- [ASSIGNMENT]
Go through the listing that follows and write it out exactly. Drop the pictures.

*** MATERIAL PROVIDED

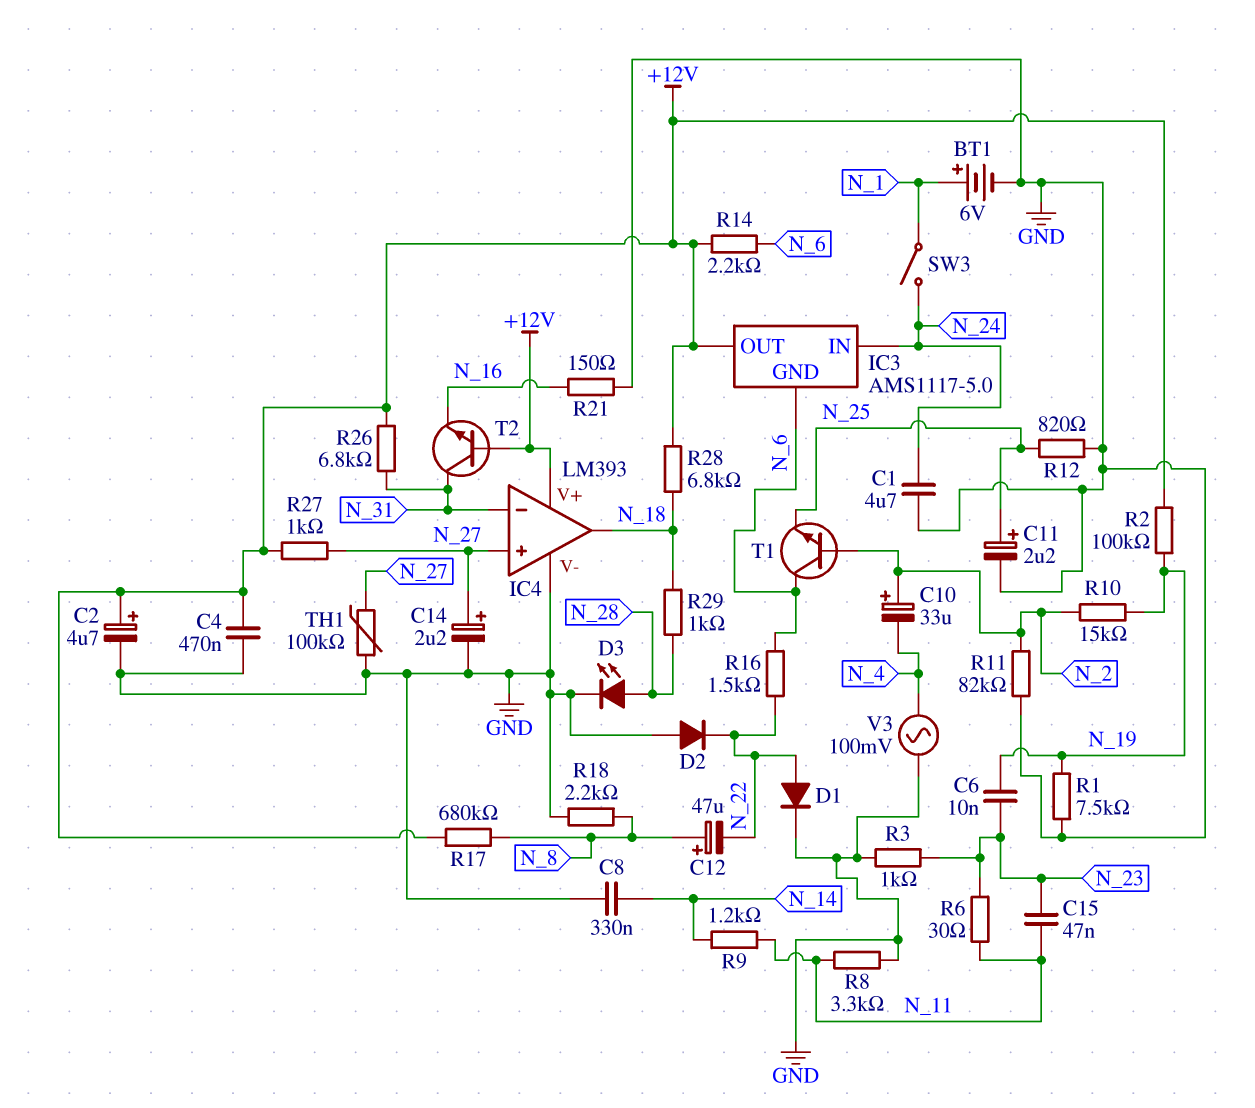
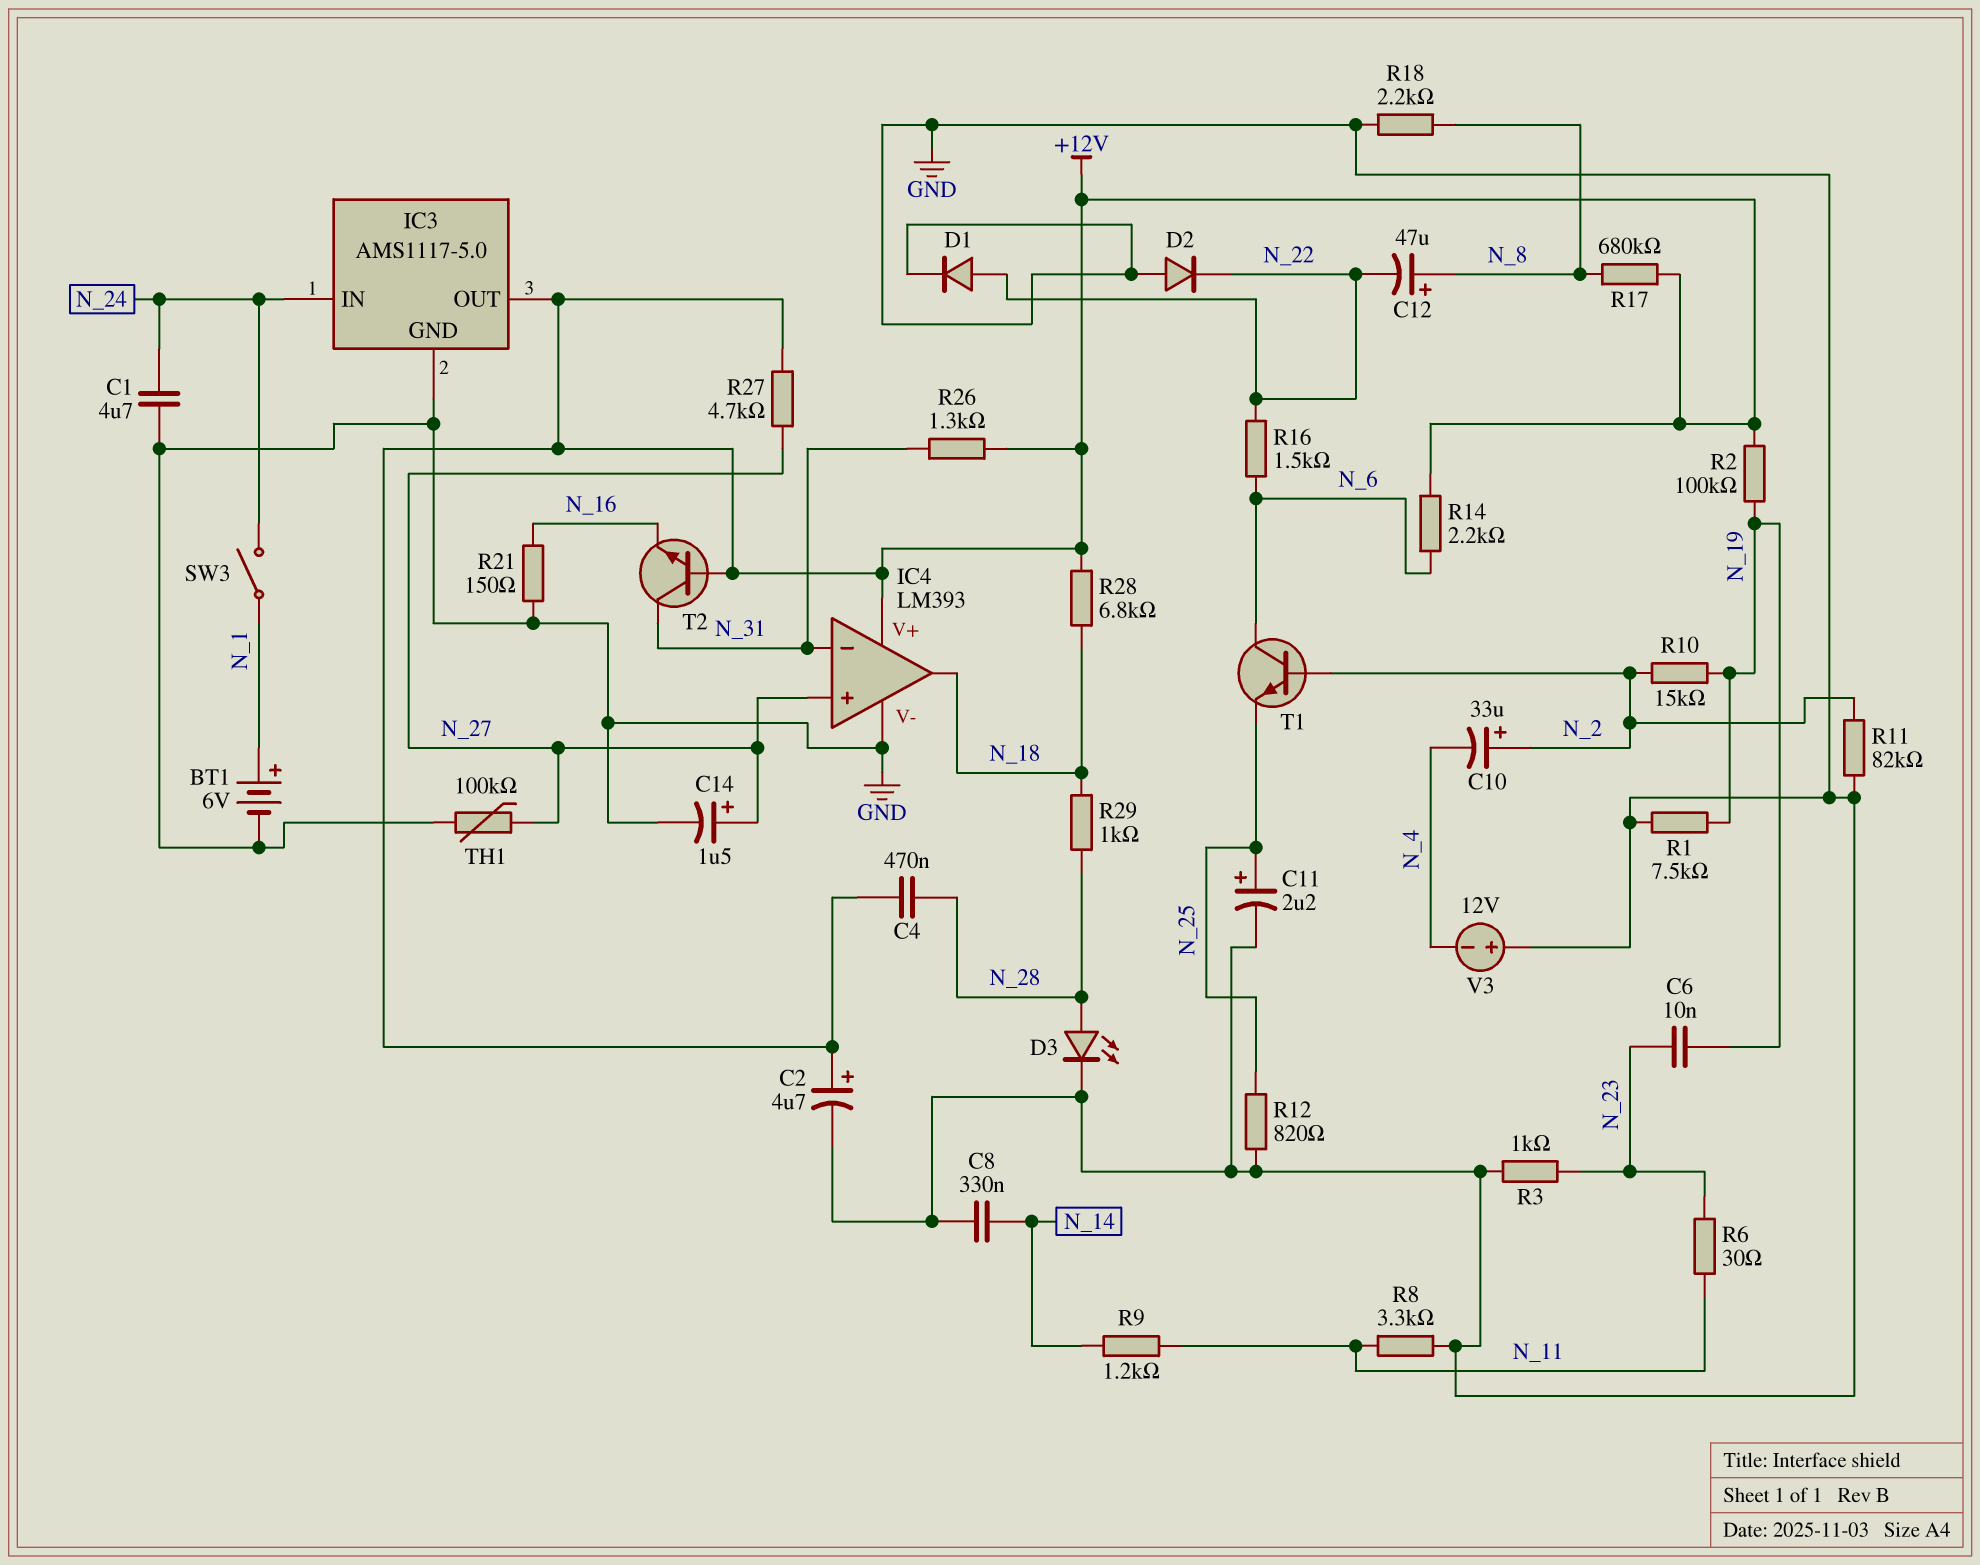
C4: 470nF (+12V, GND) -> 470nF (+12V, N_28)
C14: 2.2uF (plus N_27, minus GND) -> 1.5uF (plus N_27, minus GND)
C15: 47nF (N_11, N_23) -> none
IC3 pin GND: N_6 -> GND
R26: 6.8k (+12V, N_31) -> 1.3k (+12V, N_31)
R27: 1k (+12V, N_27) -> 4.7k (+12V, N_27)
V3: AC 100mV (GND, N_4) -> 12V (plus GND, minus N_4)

******

- [YOUR RESPONSE]
C4: 470nF (+12V, GND) -> 470nF (+12V, N_28)
C14: 2.2uF (plus N_27, minus GND) -> 1.5uF (plus N_27, minus GND)
C15: 47nF (N_11, N_23) -> none
IC3 pin GND: N_6 -> GND
R26: 6.8k (+12V, N_31) -> 1.3k (+12V, N_31)
R27: 1k (+12V, N_27) -> 4.7k (+12V, N_27)
V3: AC 100mV (GND, N_4) -> 12V (plus GND, minus N_4)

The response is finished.